Your answer should consist of the lines holding "diamond", copied from the material below.

▶ [Source data]:
- - - - -

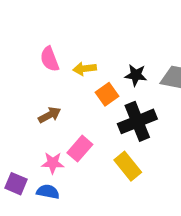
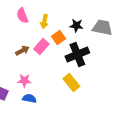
yellow arrow: (85, 69) -> (44, 22), turned -72
pink rectangle: (80, 149) -> (41, 47), moved
blue semicircle: (48, 192) -> (29, 99), moved

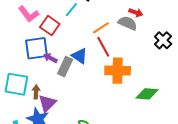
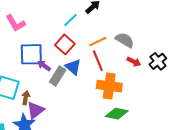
red arrow: (136, 13) -> (134, 62), moved
pink L-shape: (29, 14) -> (16, 23), moved
red square: (50, 26) -> (65, 44), moved
green diamond: (147, 94) -> (117, 114), moved

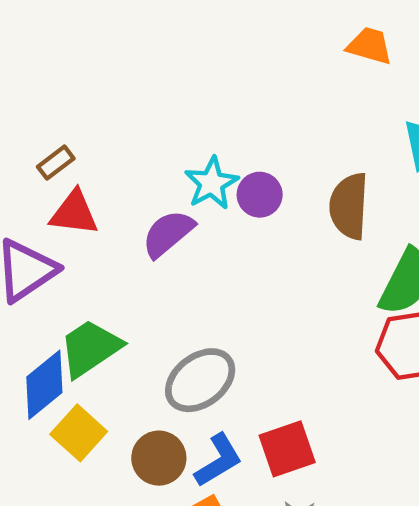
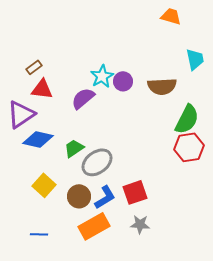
brown semicircle: (349, 206) -> (162, 86), turned -96
green trapezoid: (90, 348) -> (74, 148), moved, size x0.7
blue diamond: (44, 385) -> (38, 139), moved, turned 52

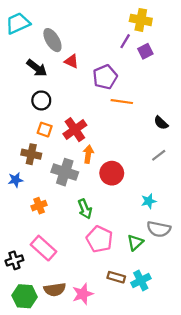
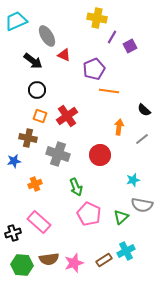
yellow cross: (141, 20) -> (97, 18), moved
orange arrow: (88, 154) -> (119, 127), moved
brown rectangle: (116, 277) -> (104, 260), moved, turned -49

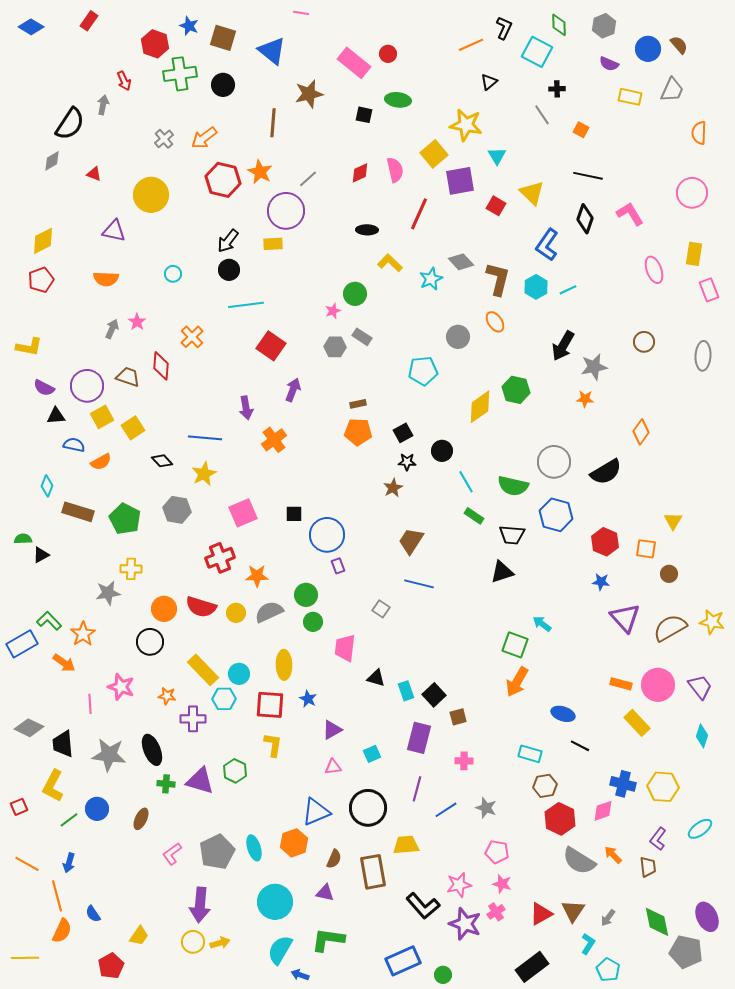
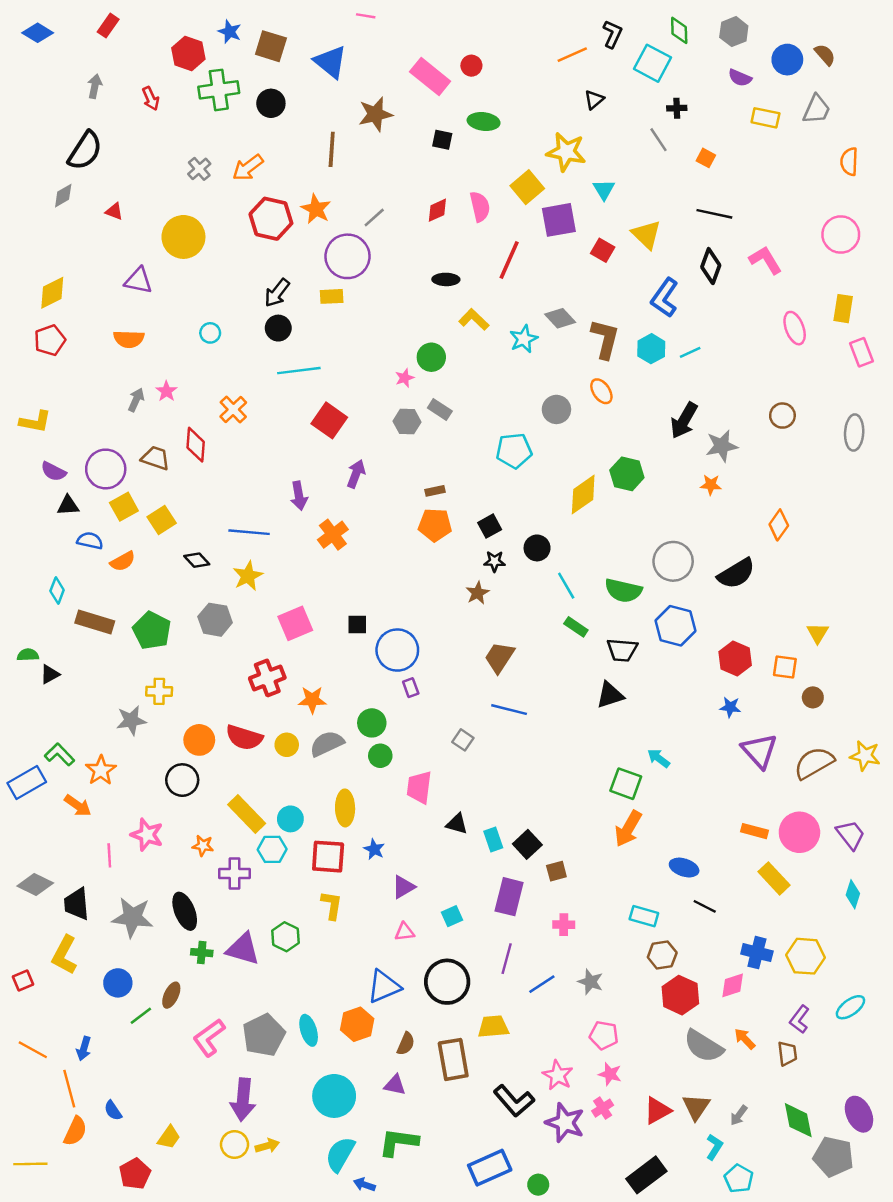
gray arrow: (103, 105) -> (95, 86), moved
green line: (69, 820) -> (141, 1016), moved
pink L-shape: (172, 854) -> (209, 1038), size x1.4
pink star: (459, 885) -> (558, 1075), turned -30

- - - - -

▶ [Written reply]:
green diamond: (147, 94) -> (117, 114), moved
blue diamond: (44, 385) -> (38, 139), moved, turned 52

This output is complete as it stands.